*** DATA EXTRACTS ***
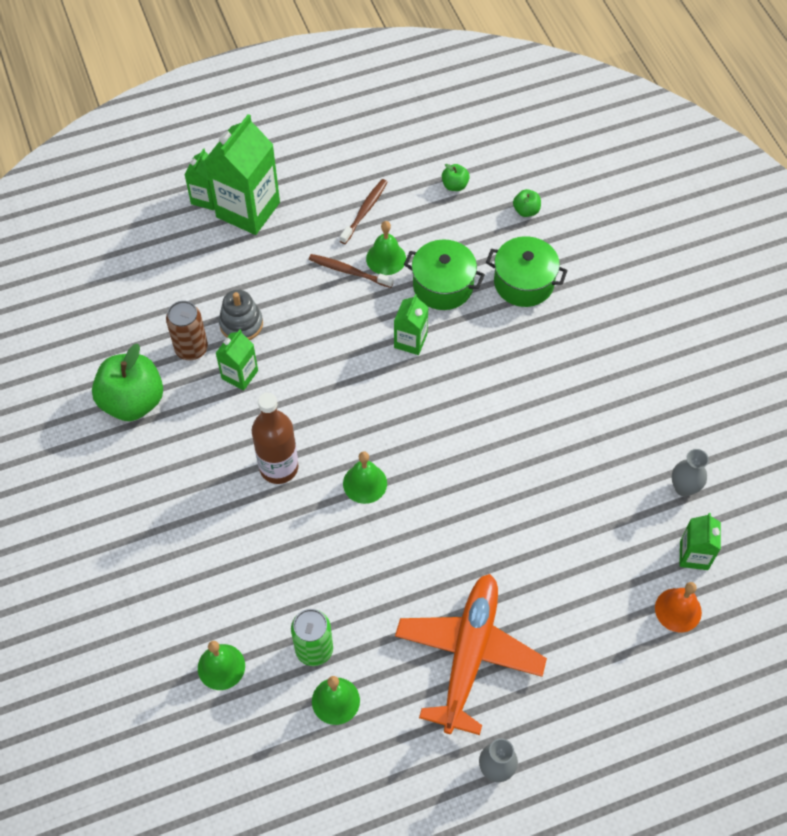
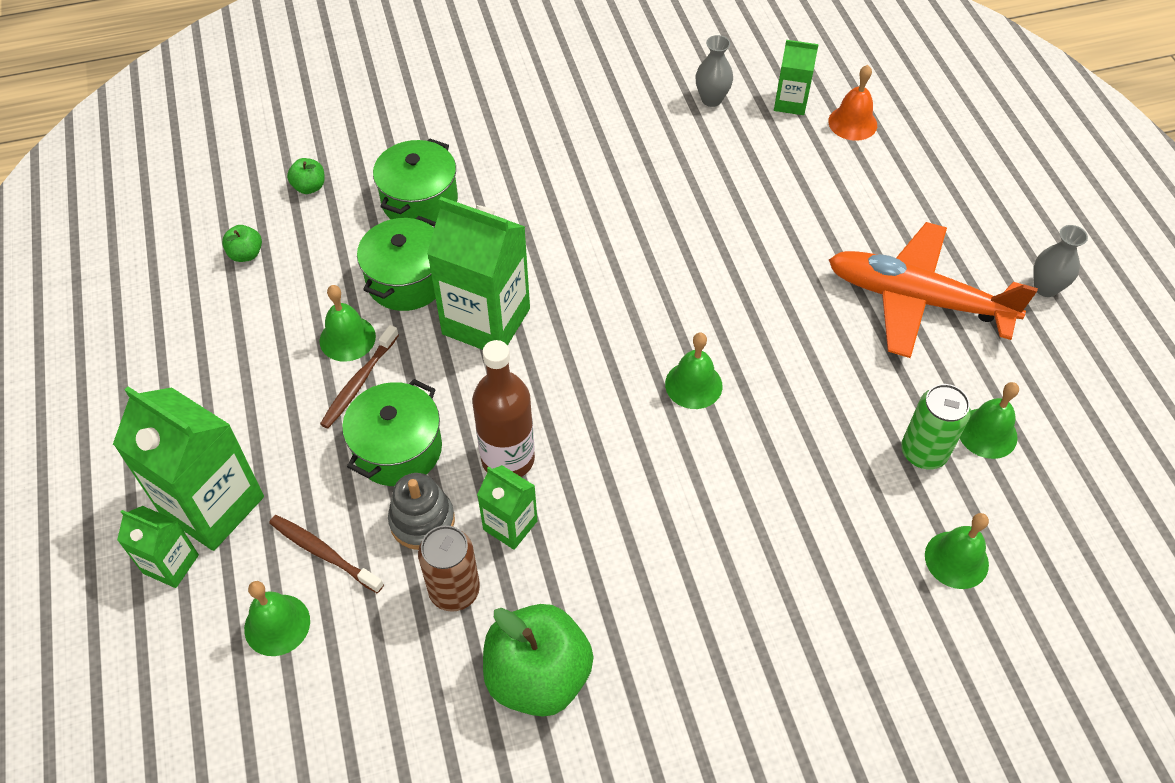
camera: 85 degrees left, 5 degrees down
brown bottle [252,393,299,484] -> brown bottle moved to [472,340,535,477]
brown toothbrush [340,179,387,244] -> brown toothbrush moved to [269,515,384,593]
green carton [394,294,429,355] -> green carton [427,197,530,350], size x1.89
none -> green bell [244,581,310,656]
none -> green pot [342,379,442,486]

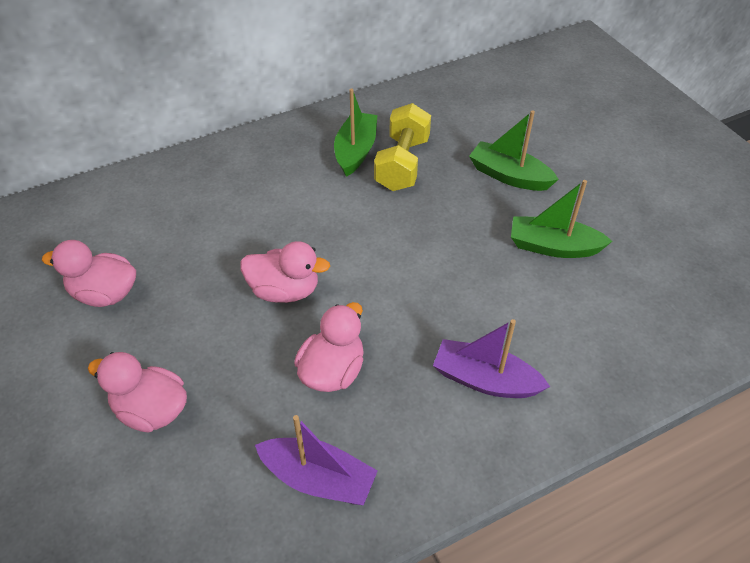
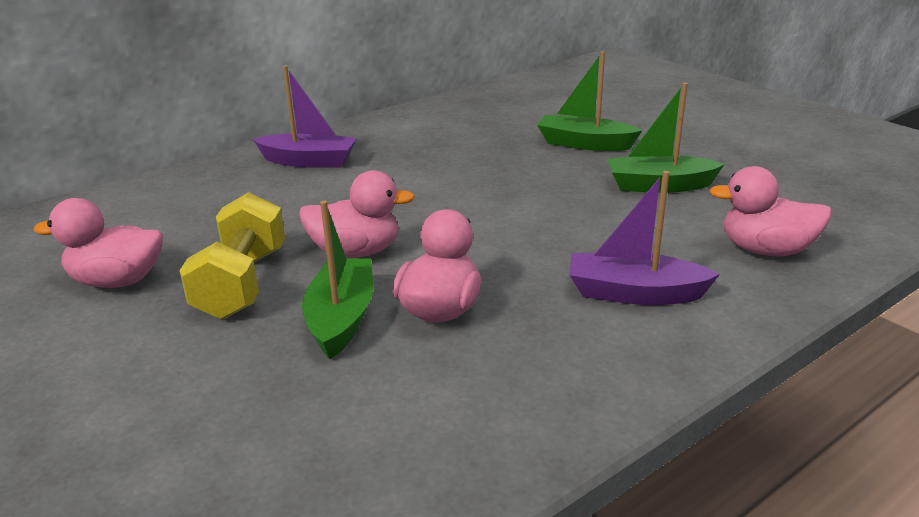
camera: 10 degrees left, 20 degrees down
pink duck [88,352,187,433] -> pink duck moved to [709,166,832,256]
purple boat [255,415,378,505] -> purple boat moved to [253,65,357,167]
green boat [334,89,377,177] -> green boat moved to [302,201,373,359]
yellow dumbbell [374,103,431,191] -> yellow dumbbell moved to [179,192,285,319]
*** End of DATA EXTRACTS ***
*** DATA EXTRACTS ***
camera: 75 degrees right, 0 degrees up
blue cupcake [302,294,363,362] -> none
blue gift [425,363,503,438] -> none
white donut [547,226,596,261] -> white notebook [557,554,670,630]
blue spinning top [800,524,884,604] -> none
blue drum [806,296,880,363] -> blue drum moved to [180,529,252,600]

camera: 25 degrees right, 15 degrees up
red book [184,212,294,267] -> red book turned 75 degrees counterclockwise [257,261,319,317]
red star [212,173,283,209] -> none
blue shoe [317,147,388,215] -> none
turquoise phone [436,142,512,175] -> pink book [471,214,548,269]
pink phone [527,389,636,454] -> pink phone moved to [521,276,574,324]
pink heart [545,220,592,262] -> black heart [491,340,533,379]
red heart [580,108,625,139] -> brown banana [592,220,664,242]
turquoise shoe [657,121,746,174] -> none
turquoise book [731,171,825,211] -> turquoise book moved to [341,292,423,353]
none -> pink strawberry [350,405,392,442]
*** End of DATA EXTRACTS ***
## [ACTIVITY]
Once the line with "blue drum [806,296,880,363]" is found in the records above, print exactly that line and every line after it through the line with "none -> pink strawberry [350,405,392,442]".

## [RESPONSE BOX]
blue drum [806,296,880,363] -> blue drum moved to [180,529,252,600]

camera: 25 degrees right, 15 degrees up
red book [184,212,294,267] -> red book turned 75 degrees counterclockwise [257,261,319,317]
red star [212,173,283,209] -> none
blue shoe [317,147,388,215] -> none
turquoise phone [436,142,512,175] -> pink book [471,214,548,269]
pink phone [527,389,636,454] -> pink phone moved to [521,276,574,324]
pink heart [545,220,592,262] -> black heart [491,340,533,379]
red heart [580,108,625,139] -> brown banana [592,220,664,242]
turquoise shoe [657,121,746,174] -> none
turquoise book [731,171,825,211] -> turquoise book moved to [341,292,423,353]
none -> pink strawberry [350,405,392,442]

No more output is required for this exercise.